- **Work task**: Begin at the line below that contains "BARO2: BMP180 -> BMP280". Repeat it and all remaining lines of the records exactly.

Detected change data
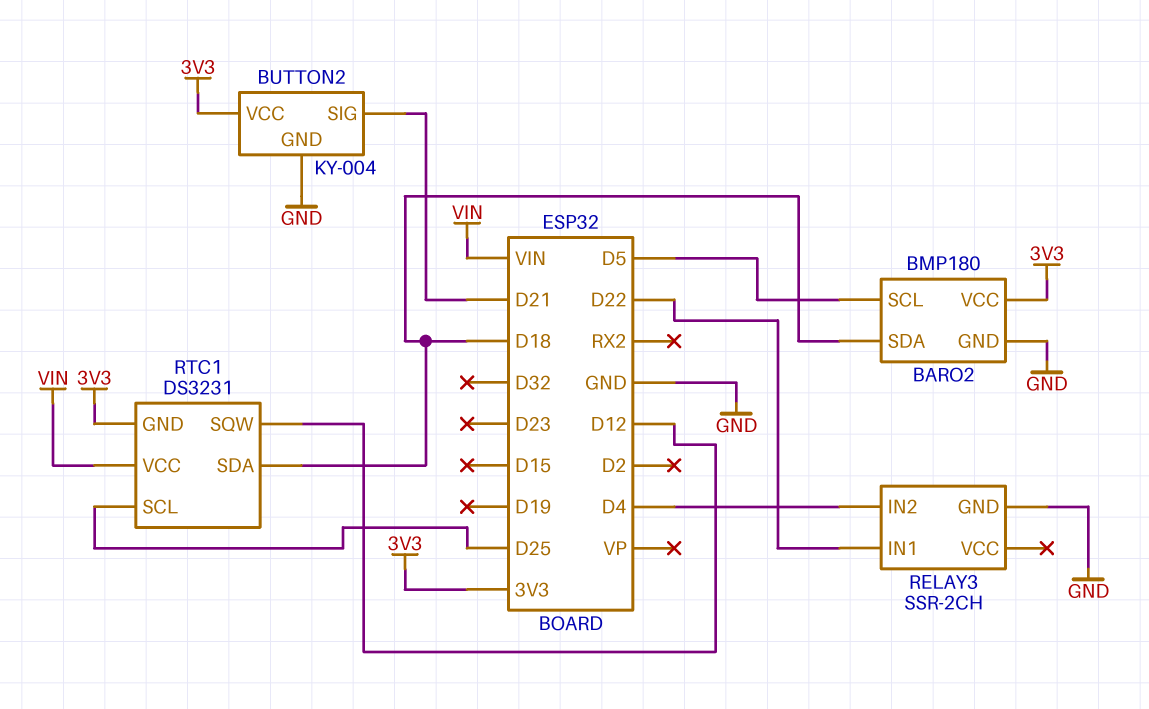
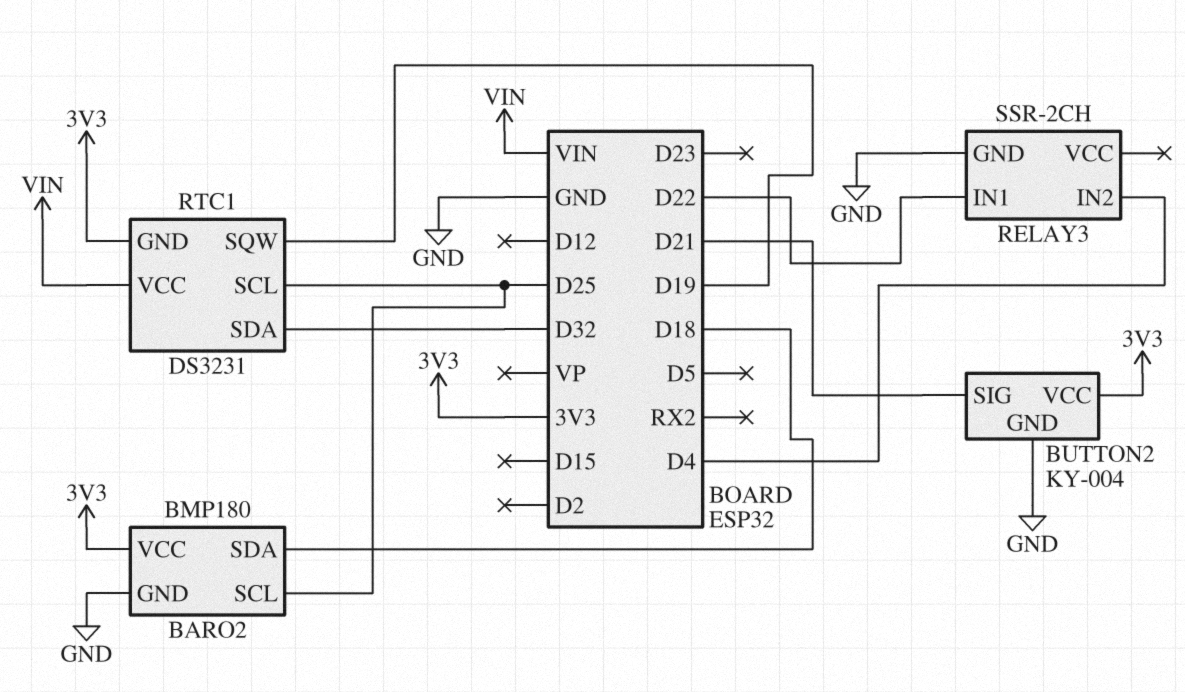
BARO2 pin SCL: D5 -> D25
RTC1 pin SDA: D18 -> D32
RTC1 pin SQW: D12 -> D19

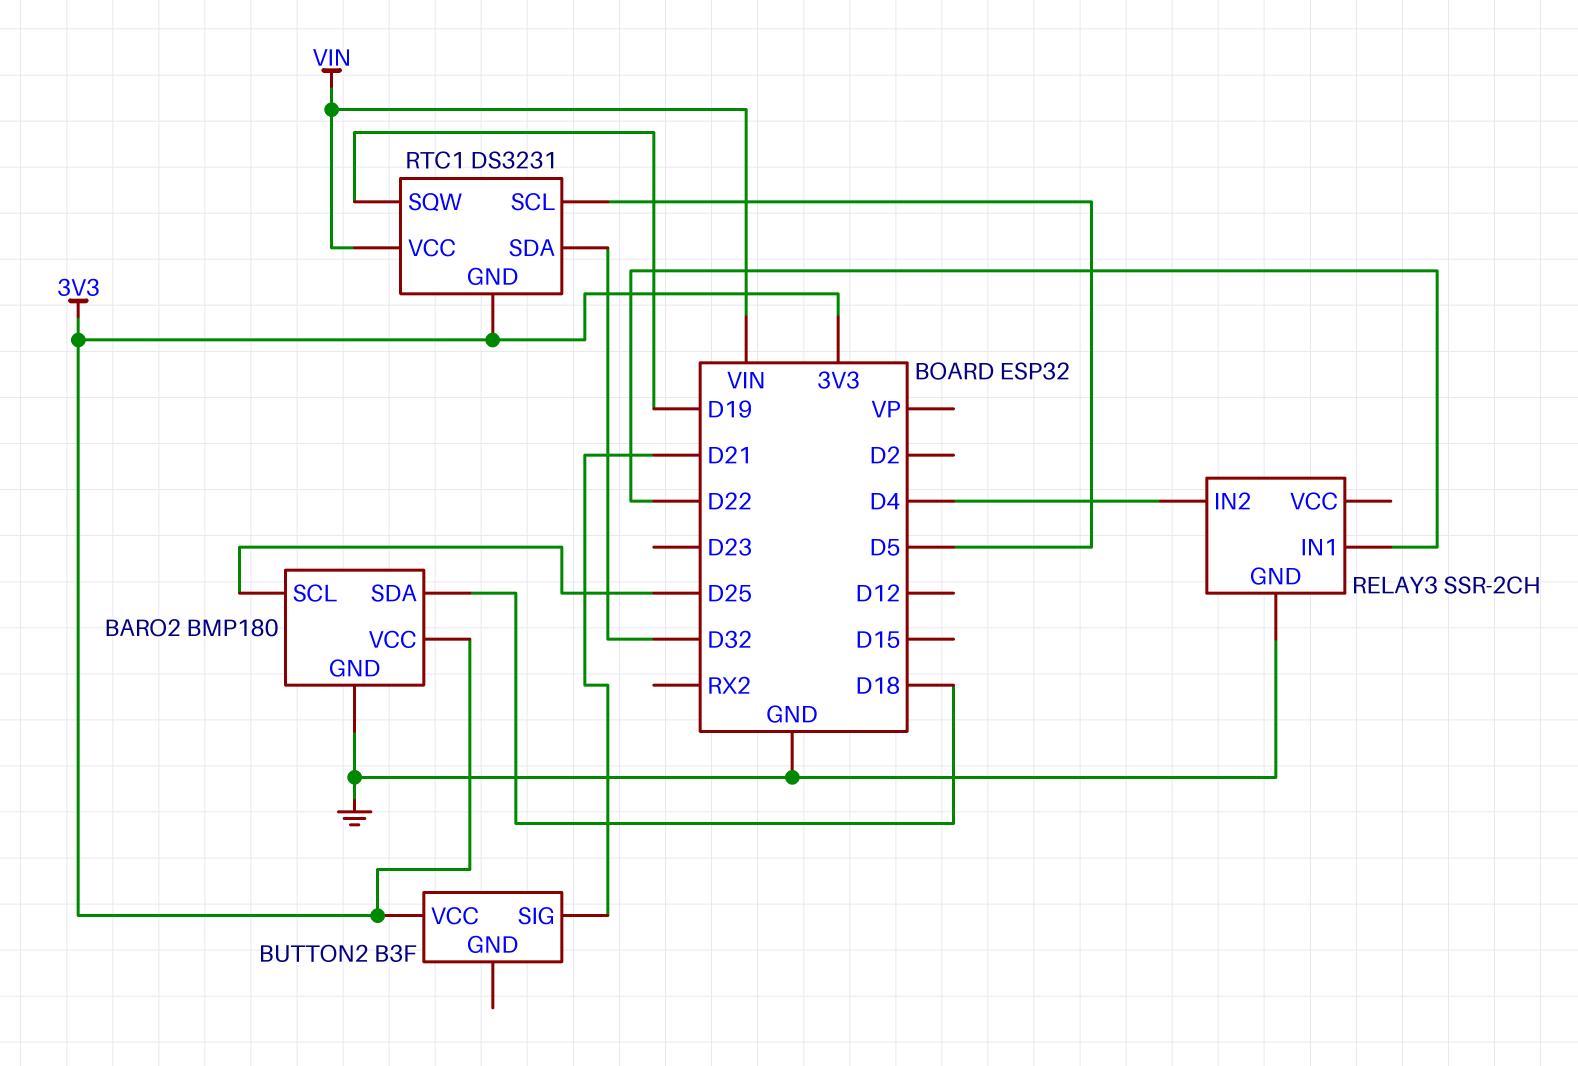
BUTTON2: KY-004 -> B3F
BUTTON2 pin GND: GND -> none
RTC1 pin SCL: D25 -> D5

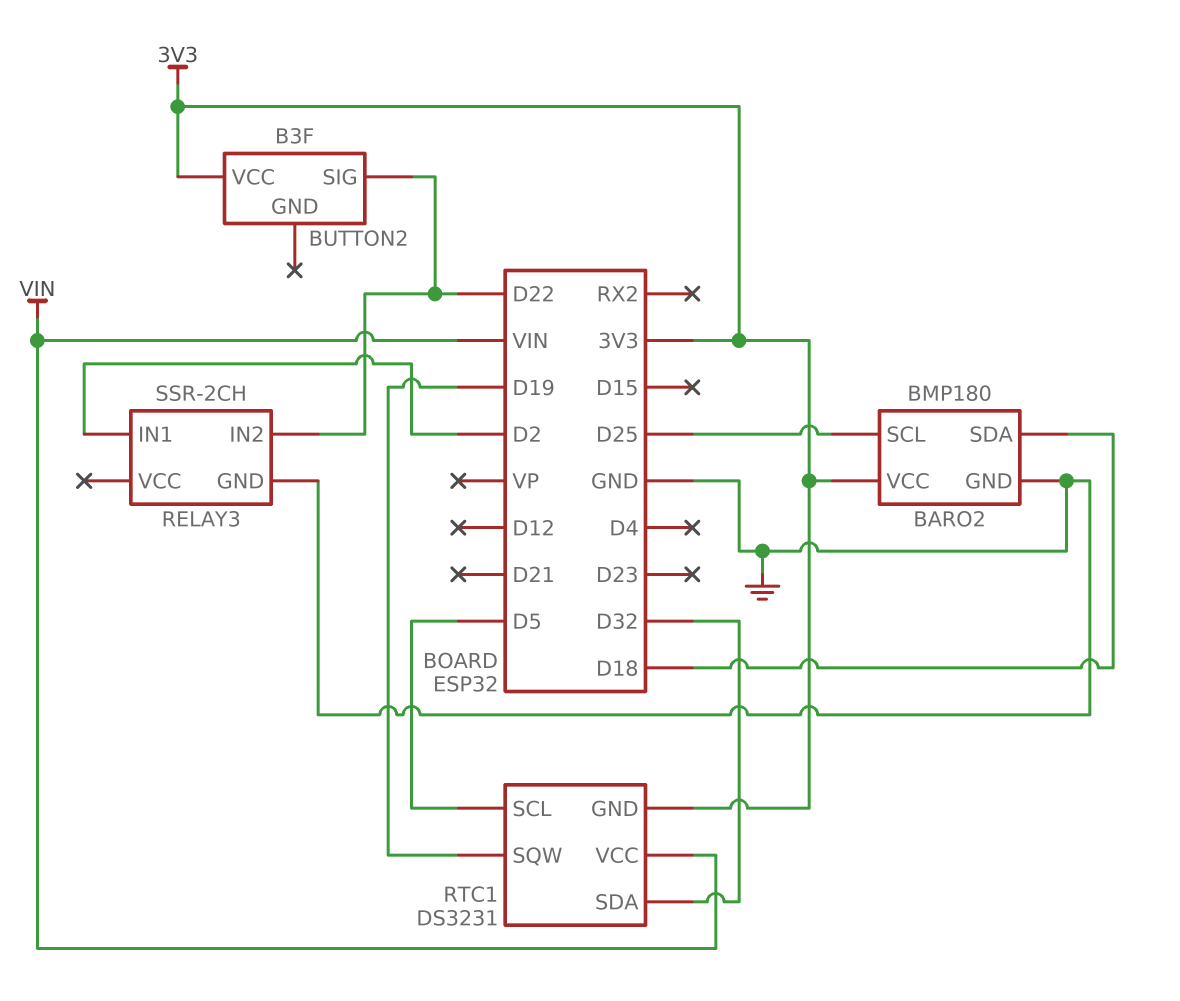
BUTTON2 pin SIG: D21 -> D22
RELAY3 pin IN1: D22 -> D2
RELAY3 pin IN2: D4 -> D22

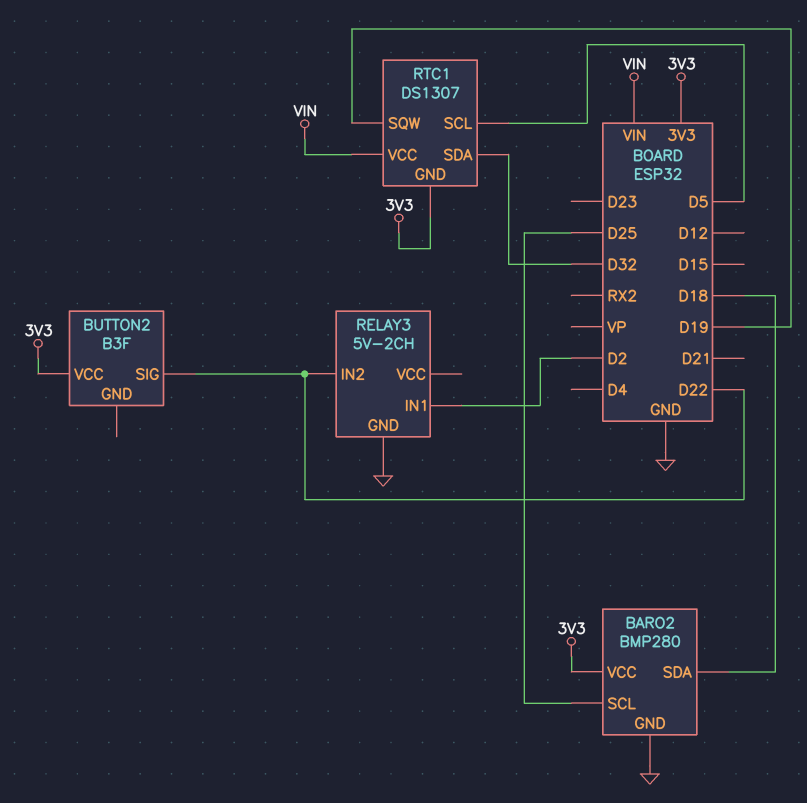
BARO2: BMP180 -> BMP280
RELAY3: SSR-2CH -> 5V-2CH
RTC1: DS3231 -> DS1307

- **Expected answer**:
BARO2: BMP180 -> BMP280
RELAY3: SSR-2CH -> 5V-2CH
RTC1: DS3231 -> DS1307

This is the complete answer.